-- Exercise instructions --
Make a verbatim copy of all the records. Skip every image.

-- Entries shown --
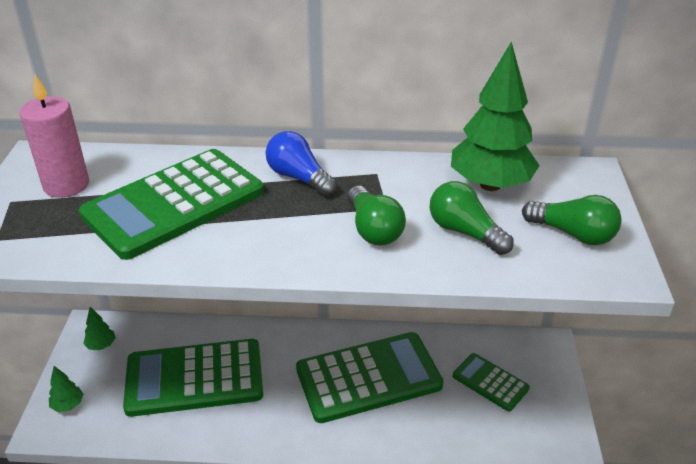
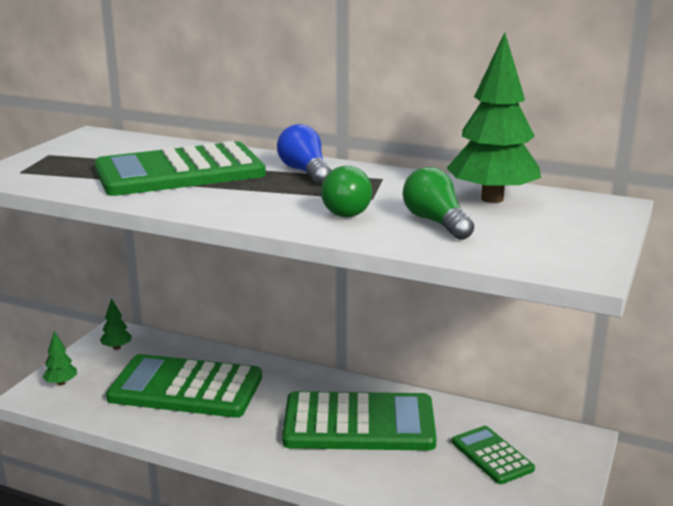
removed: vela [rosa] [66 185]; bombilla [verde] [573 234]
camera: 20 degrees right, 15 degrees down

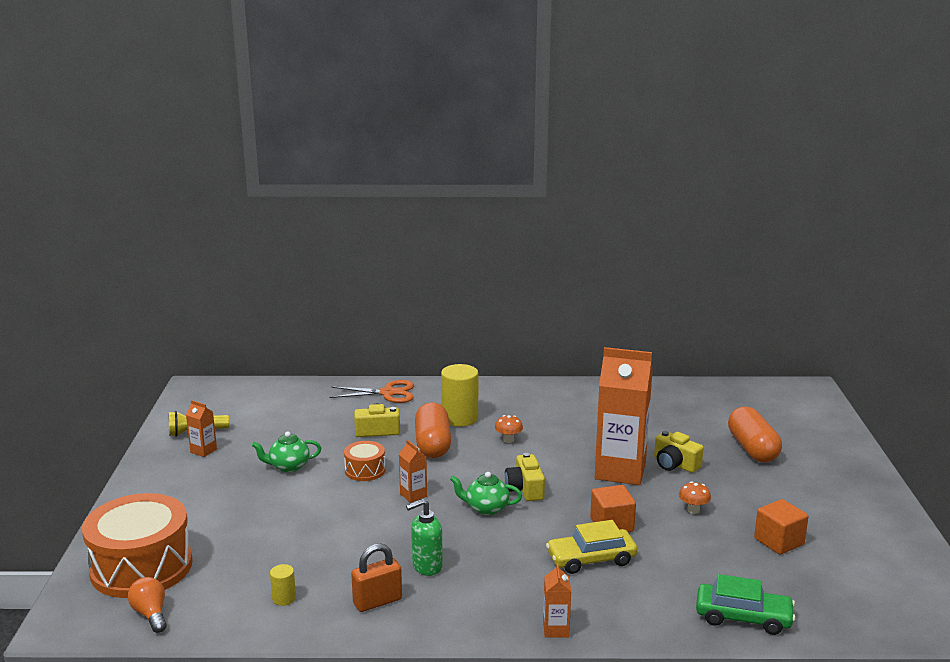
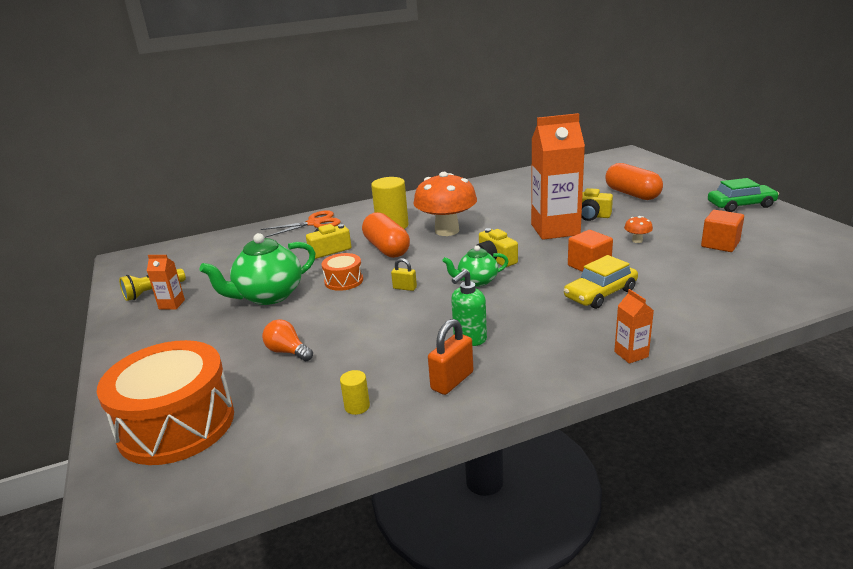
moved: bombilla [naranja] [151 614] to [288 352]; coche [verde] [743 617] to [741 205]
replaced: cartón de leche [naranja] [413 495] to candado [amarillo] [404 288]
resized: tetera [verde] [288 466] = [268 296] x1.73; seta [naranja] [508 440] = [447 231] x2.50
camera: 20 degrees left, 5 degrees up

-- Answer space --
removed: vela [rosa] [66 185]; bombilla [verde] [573 234]
camera: 20 degrees right, 15 degrees down

moved: bombilla [naranja] [151 614] to [288 352]; coche [verde] [743 617] to [741 205]
replaced: cartón de leche [naranja] [413 495] to candado [amarillo] [404 288]
resized: tetera [verde] [288 466] = [268 296] x1.73; seta [naranja] [508 440] = [447 231] x2.50
camera: 20 degrees left, 5 degrees up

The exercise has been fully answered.